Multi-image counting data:
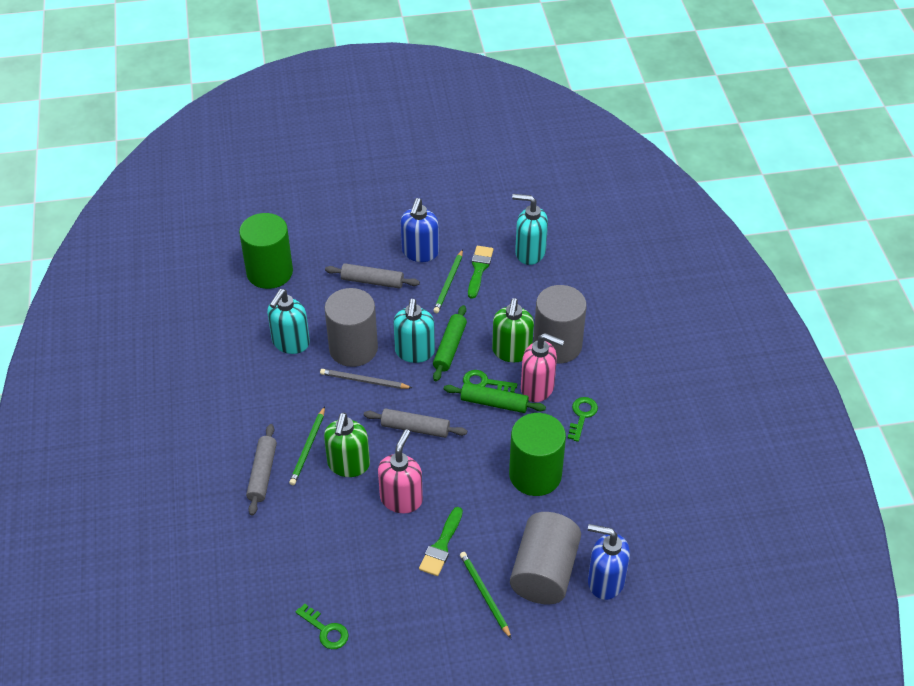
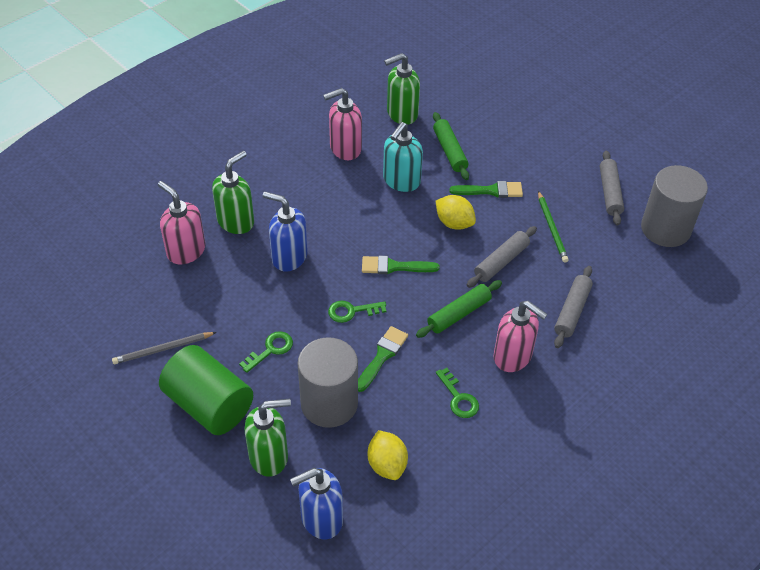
green brush: [419,507,463,576] [468,246,493,299] = 2 -> [358,326,408,392] [362,256,439,274] [449,181,523,198] = 3
green cylinder: [239,213,293,289] [509,413,566,496] = 2 -> [159,345,253,435] = 1
green pencil: [289,406,325,485] [433,249,463,313] [460,552,511,639] = 3 -> [538,191,569,263] = 1
green soap dispenser: [324,413,370,477] [492,298,534,362] = 2 -> [212,151,254,234] [244,399,291,477] [384,53,420,125] = 3
grey cylinder: [324,288,378,367] [510,512,581,604] [533,285,587,363] = 3 -> [298,337,358,428] [641,165,708,247] = 2
pink soap dispenser: [378,429,423,513] [521,333,564,402] = 2 -> [158,181,205,265] [323,88,362,160] [494,301,548,372] = 3
turquoise soap dispenser: [267,289,310,354] [393,299,435,363] [512,194,548,265] = 3 -> [383,122,423,192] = 1
yellow lemon: none = 0 -> [368,430,408,480] [436,195,476,230] = 2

- _Work to be completed_:
Print, exactly and only, the lines running from the one with "grey cylinder: [324,288,378,367]" to the end of the data above.

- _Solution to this exercise_:
grey cylinder: [324,288,378,367] [510,512,581,604] [533,285,587,363] = 3 -> [298,337,358,428] [641,165,708,247] = 2
pink soap dispenser: [378,429,423,513] [521,333,564,402] = 2 -> [158,181,205,265] [323,88,362,160] [494,301,548,372] = 3
turquoise soap dispenser: [267,289,310,354] [393,299,435,363] [512,194,548,265] = 3 -> [383,122,423,192] = 1
yellow lemon: none = 0 -> [368,430,408,480] [436,195,476,230] = 2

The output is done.